Content starts

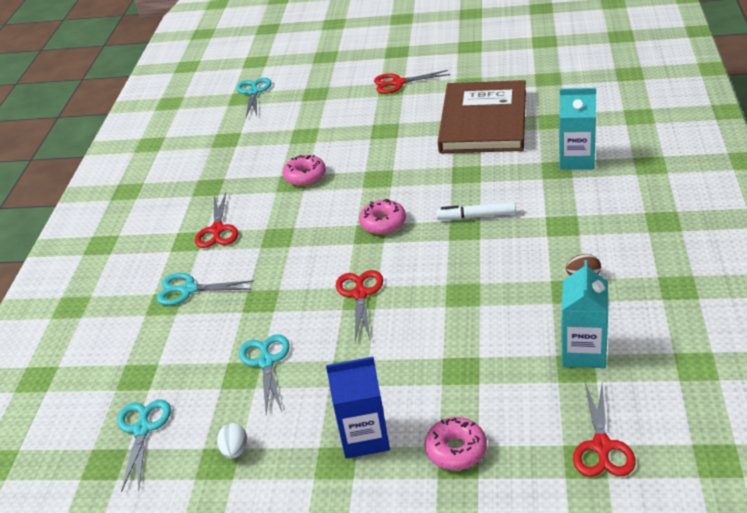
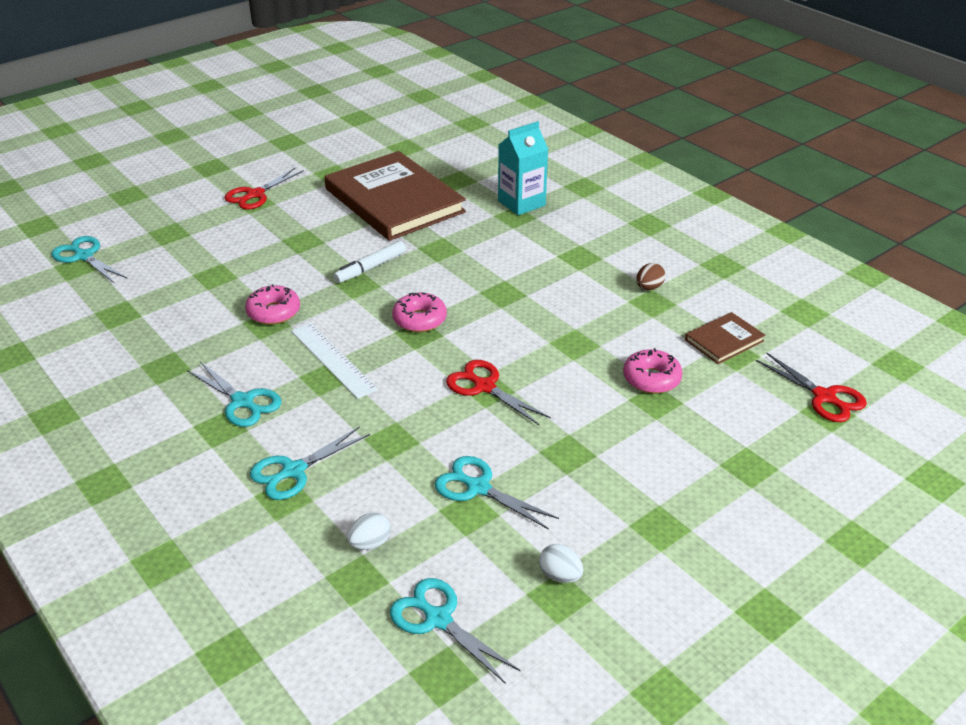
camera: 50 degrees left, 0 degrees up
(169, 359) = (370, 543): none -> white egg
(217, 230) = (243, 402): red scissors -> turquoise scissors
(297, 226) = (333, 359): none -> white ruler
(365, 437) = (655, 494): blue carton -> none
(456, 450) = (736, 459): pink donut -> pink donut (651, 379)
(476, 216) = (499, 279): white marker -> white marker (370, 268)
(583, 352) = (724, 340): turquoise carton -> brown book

Content ends

Exercise details:
Drop the images; return the entries above exactly as they appear.

Expected output:
camera: 50 degrees left, 0 degrees up
(169, 359) = (370, 543): none -> white egg
(217, 230) = (243, 402): red scissors -> turquoise scissors
(297, 226) = (333, 359): none -> white ruler
(365, 437) = (655, 494): blue carton -> none
(456, 450) = (736, 459): pink donut -> pink donut (651, 379)
(476, 216) = (499, 279): white marker -> white marker (370, 268)
(583, 352) = (724, 340): turquoise carton -> brown book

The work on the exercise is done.